Exercise details: Your copy should match the listing below exactly, except that it holds no images.

--- Records to process ---

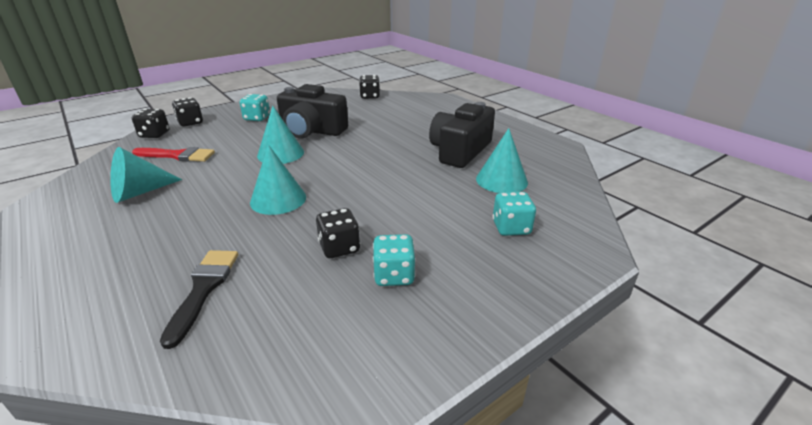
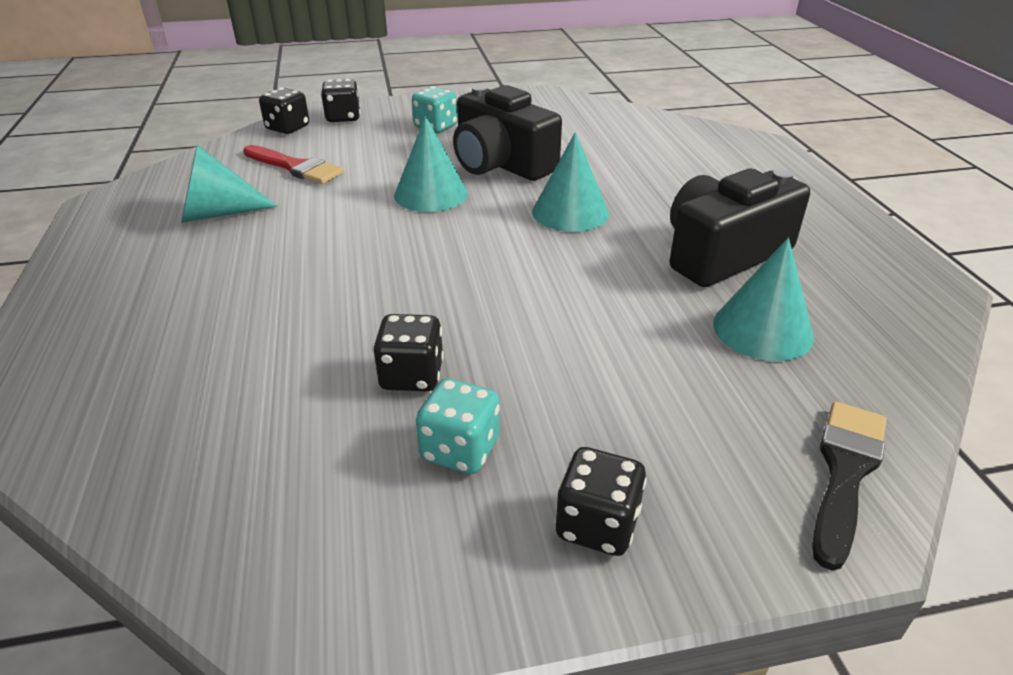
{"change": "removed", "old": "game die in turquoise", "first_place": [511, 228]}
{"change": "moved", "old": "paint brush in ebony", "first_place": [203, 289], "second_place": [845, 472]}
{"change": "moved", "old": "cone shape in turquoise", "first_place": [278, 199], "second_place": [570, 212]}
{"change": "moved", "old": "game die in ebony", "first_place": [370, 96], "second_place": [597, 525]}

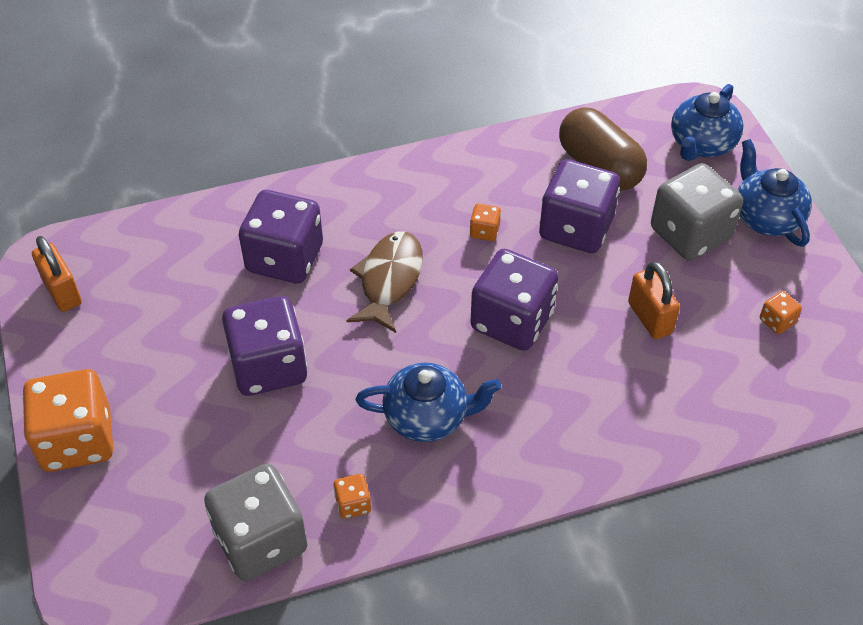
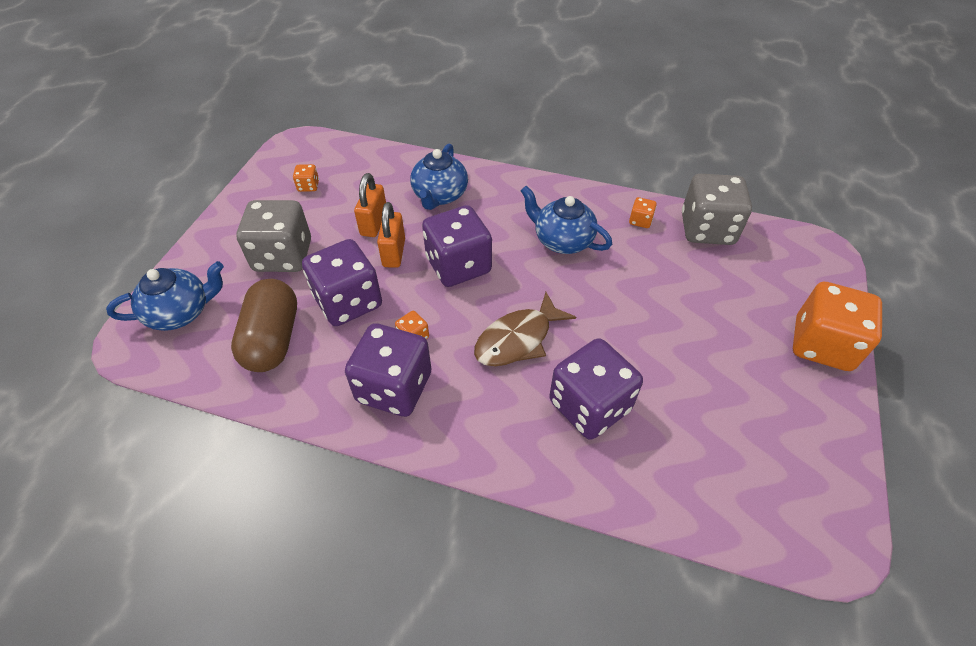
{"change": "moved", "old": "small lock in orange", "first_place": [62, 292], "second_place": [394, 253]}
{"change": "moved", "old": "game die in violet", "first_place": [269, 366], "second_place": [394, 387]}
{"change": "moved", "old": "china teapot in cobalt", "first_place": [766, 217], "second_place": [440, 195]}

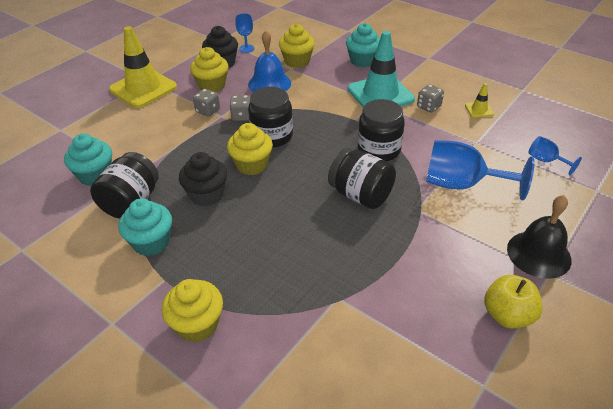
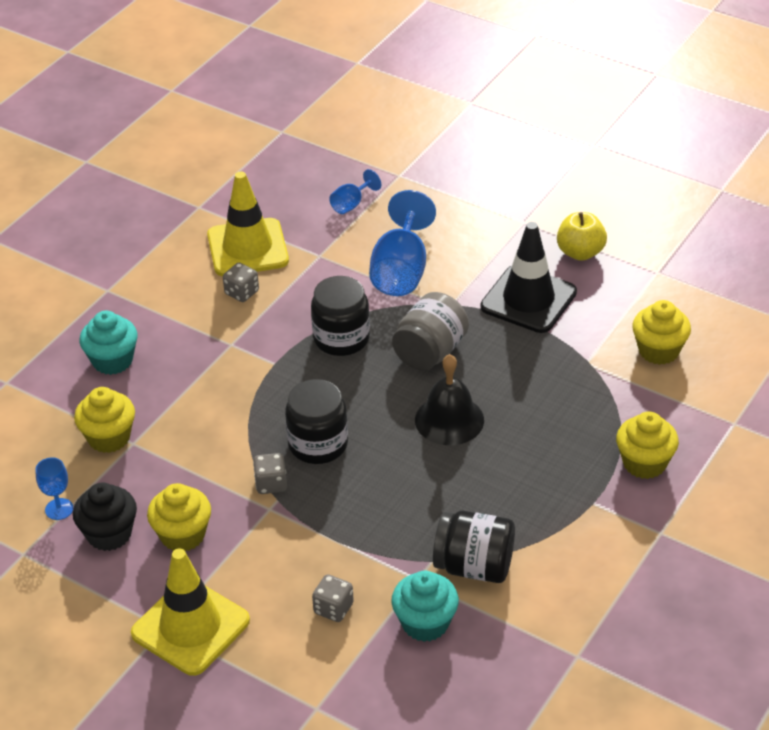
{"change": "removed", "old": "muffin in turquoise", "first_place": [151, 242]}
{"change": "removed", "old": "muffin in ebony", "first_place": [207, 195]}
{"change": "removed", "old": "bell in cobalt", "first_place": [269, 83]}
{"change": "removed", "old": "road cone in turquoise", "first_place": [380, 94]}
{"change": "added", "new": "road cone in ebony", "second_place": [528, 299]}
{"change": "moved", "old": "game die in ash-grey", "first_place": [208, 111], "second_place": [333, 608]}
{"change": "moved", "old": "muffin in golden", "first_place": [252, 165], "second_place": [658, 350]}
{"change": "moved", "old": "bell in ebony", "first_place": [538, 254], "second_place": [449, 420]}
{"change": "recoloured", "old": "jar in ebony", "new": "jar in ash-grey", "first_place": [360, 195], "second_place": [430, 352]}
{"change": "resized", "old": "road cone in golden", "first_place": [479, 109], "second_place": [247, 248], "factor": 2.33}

---

Reply to the exercise:
{"change": "removed", "old": "game die in turquoise", "first_place": [511, 228]}
{"change": "moved", "old": "paint brush in ebony", "first_place": [203, 289], "second_place": [845, 472]}
{"change": "moved", "old": "cone shape in turquoise", "first_place": [278, 199], "second_place": [570, 212]}
{"change": "moved", "old": "game die in ebony", "first_place": [370, 96], "second_place": [597, 525]}

{"change": "moved", "old": "small lock in orange", "first_place": [62, 292], "second_place": [394, 253]}
{"change": "moved", "old": "game die in violet", "first_place": [269, 366], "second_place": [394, 387]}
{"change": "moved", "old": "china teapot in cobalt", "first_place": [766, 217], "second_place": [440, 195]}

{"change": "removed", "old": "muffin in turquoise", "first_place": [151, 242]}
{"change": "removed", "old": "muffin in ebony", "first_place": [207, 195]}
{"change": "removed", "old": "bell in cobalt", "first_place": [269, 83]}
{"change": "removed", "old": "road cone in turquoise", "first_place": [380, 94]}
{"change": "added", "new": "road cone in ebony", "second_place": [528, 299]}
{"change": "moved", "old": "game die in ash-grey", "first_place": [208, 111], "second_place": [333, 608]}
{"change": "moved", "old": "muffin in golden", "first_place": [252, 165], "second_place": [658, 350]}
{"change": "moved", "old": "bell in ebony", "first_place": [538, 254], "second_place": [449, 420]}
{"change": "recoloured", "old": "jar in ebony", "new": "jar in ash-grey", "first_place": [360, 195], "second_place": [430, 352]}
{"change": "resized", "old": "road cone in golden", "first_place": [479, 109], "second_place": [247, 248], "factor": 2.33}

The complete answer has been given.